▸ **The task**
Because the copy must hold no pictures, return the data below with all of its words intact.

▸ **Provided material**
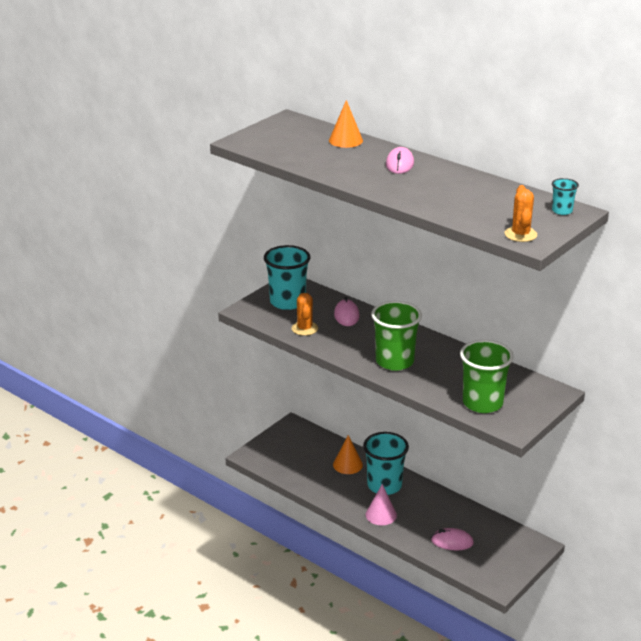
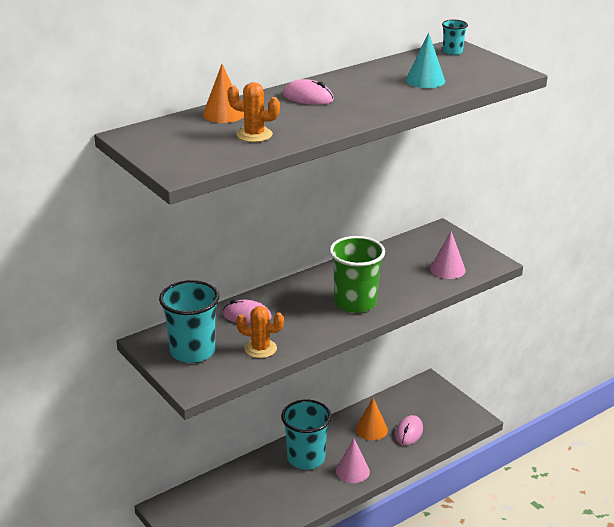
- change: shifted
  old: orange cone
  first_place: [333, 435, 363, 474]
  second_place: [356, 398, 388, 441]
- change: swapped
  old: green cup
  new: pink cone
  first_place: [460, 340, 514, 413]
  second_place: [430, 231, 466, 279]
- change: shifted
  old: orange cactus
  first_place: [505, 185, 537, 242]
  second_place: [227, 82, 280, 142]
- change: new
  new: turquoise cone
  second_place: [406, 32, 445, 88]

▸ **Task solution**
- change: shifted
  old: orange cone
  first_place: [333, 435, 363, 474]
  second_place: [356, 398, 388, 441]
- change: swapped
  old: green cup
  new: pink cone
  first_place: [460, 340, 514, 413]
  second_place: [430, 231, 466, 279]
- change: shifted
  old: orange cactus
  first_place: [505, 185, 537, 242]
  second_place: [227, 82, 280, 142]
- change: new
  new: turquoise cone
  second_place: [406, 32, 445, 88]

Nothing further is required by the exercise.